Every line in the records below between the one holding "green plate D7:E7" and the one holding "white cone H2 level 1 -> none", inclusive, is to be set down exactly; all other lines are to be left out.

Dataset entries
◇ ◇ ◇

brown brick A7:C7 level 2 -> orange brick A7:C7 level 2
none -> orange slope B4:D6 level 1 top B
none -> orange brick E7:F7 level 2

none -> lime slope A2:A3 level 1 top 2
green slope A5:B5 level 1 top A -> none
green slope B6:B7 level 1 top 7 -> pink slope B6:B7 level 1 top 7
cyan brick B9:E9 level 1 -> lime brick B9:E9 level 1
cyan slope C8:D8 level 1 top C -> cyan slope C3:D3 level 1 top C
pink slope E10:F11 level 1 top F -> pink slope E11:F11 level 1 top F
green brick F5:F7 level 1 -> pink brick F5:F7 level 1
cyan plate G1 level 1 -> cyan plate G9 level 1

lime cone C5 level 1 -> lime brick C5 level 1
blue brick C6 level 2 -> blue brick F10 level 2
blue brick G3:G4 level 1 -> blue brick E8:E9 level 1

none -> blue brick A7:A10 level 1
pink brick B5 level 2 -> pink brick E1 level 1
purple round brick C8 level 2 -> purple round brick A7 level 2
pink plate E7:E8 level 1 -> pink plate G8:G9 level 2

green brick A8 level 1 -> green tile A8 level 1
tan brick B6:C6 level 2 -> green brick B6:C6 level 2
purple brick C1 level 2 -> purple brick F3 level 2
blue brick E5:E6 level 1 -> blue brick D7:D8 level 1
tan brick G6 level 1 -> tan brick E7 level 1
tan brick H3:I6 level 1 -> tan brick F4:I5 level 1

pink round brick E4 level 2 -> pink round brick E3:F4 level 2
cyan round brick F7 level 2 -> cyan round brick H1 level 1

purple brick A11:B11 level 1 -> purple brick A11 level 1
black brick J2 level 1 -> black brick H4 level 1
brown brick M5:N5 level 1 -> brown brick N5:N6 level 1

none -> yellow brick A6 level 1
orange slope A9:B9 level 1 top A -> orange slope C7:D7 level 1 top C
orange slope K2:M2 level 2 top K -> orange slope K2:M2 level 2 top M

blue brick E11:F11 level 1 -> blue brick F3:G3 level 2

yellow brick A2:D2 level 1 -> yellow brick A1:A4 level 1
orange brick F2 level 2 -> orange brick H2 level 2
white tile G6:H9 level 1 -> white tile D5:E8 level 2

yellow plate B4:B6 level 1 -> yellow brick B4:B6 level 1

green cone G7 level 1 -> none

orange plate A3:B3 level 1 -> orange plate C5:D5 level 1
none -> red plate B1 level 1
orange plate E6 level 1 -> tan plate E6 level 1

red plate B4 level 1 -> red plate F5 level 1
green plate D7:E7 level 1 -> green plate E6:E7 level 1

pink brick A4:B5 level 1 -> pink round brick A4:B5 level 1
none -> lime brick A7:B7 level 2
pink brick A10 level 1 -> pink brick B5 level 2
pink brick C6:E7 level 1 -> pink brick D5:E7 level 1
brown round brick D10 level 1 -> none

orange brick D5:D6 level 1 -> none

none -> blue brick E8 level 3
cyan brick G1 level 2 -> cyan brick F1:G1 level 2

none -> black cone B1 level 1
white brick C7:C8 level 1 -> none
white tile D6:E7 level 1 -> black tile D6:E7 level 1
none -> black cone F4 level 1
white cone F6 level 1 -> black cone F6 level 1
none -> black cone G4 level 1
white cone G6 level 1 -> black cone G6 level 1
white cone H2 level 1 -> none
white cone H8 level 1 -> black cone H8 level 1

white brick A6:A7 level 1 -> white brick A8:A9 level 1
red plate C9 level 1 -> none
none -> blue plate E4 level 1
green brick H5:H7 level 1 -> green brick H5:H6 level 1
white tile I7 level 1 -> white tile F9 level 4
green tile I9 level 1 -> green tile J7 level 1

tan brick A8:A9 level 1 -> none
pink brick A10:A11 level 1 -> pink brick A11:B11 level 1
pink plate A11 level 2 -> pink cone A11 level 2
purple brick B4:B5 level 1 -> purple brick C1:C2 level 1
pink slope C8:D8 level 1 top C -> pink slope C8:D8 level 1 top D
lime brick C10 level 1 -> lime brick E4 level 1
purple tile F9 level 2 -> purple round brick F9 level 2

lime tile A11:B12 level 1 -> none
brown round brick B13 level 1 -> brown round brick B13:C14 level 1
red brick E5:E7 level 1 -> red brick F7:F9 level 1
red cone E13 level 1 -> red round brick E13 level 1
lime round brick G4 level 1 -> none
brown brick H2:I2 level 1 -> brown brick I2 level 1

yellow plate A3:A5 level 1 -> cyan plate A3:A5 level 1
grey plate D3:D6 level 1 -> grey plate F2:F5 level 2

◇ ◇ ◇

EXERCISE OUTPUT:
green plate D7:E7 level 1 -> green plate E6:E7 level 1

pink brick A4:B5 level 1 -> pink round brick A4:B5 level 1
none -> lime brick A7:B7 level 2
pink brick A10 level 1 -> pink brick B5 level 2
pink brick C6:E7 level 1 -> pink brick D5:E7 level 1
brown round brick D10 level 1 -> none

orange brick D5:D6 level 1 -> none

none -> blue brick E8 level 3
cyan brick G1 level 2 -> cyan brick F1:G1 level 2

none -> black cone B1 level 1
white brick C7:C8 level 1 -> none
white tile D6:E7 level 1 -> black tile D6:E7 level 1
none -> black cone F4 level 1
white cone F6 level 1 -> black cone F6 level 1
none -> black cone G4 level 1
white cone G6 level 1 -> black cone G6 level 1
white cone H2 level 1 -> none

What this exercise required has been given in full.